## Data under study
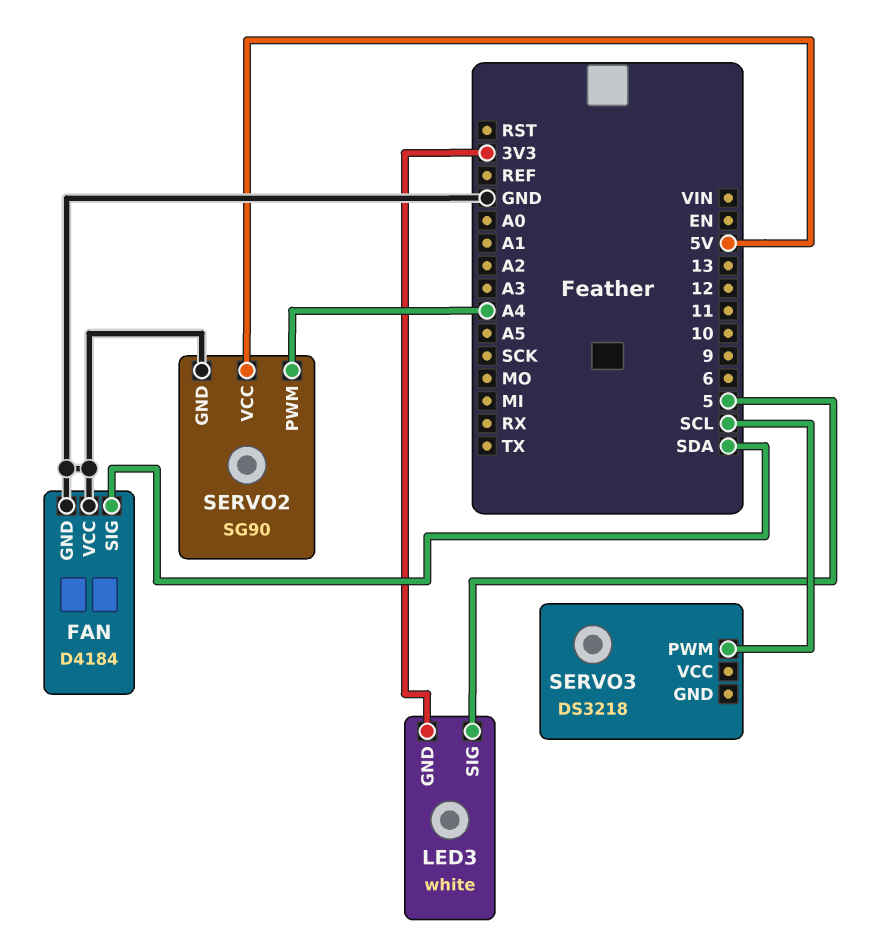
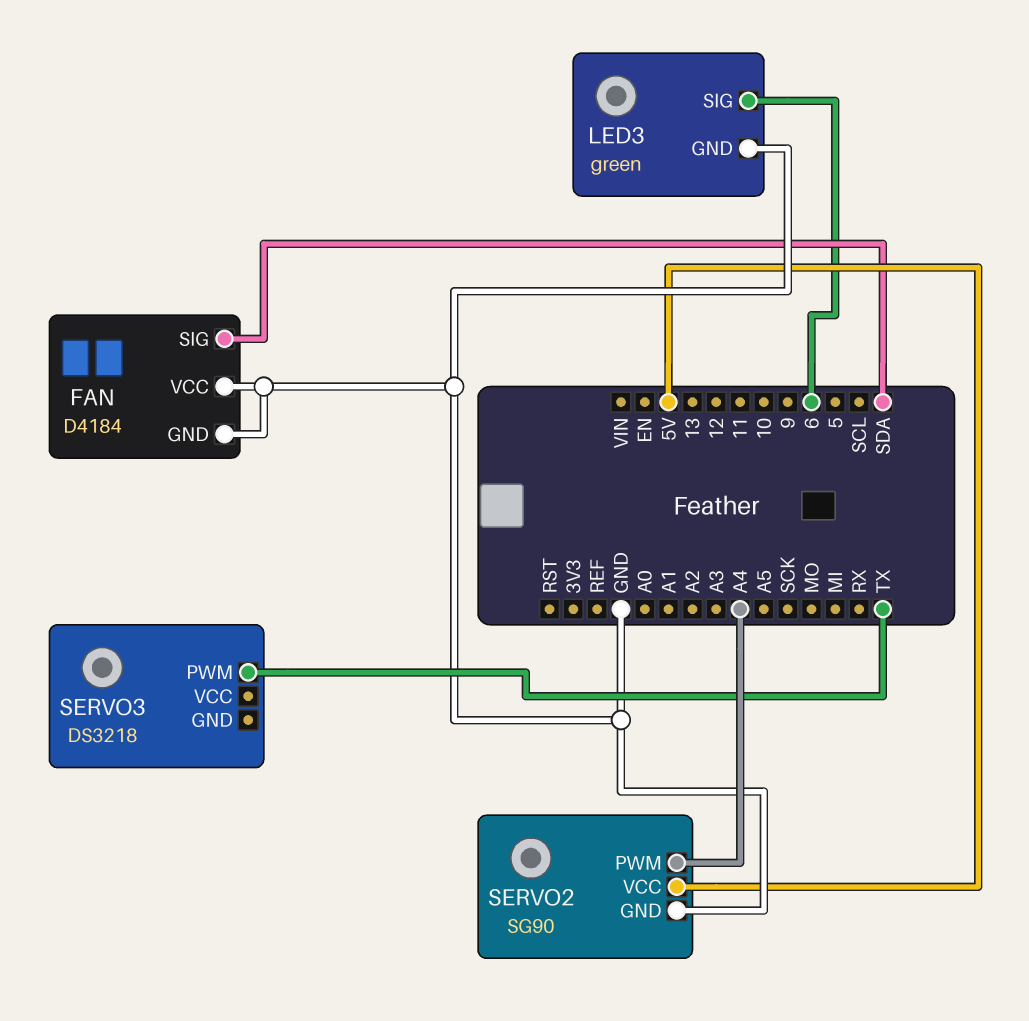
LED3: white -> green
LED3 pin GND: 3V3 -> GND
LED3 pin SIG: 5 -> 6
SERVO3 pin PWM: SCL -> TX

* * *

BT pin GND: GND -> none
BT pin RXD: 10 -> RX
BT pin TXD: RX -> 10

## Problem details
Starting at the line that has "LED3 pin GND: 3V3 -> GND" in the records above, restate word for word every line until the one that has "SERVO3 pin PWM: SCL -> TX", and include that one as well.

## Result of the exercise
LED3 pin GND: 3V3 -> GND
LED3 pin SIG: 5 -> 6
SERVO3 pin PWM: SCL -> TX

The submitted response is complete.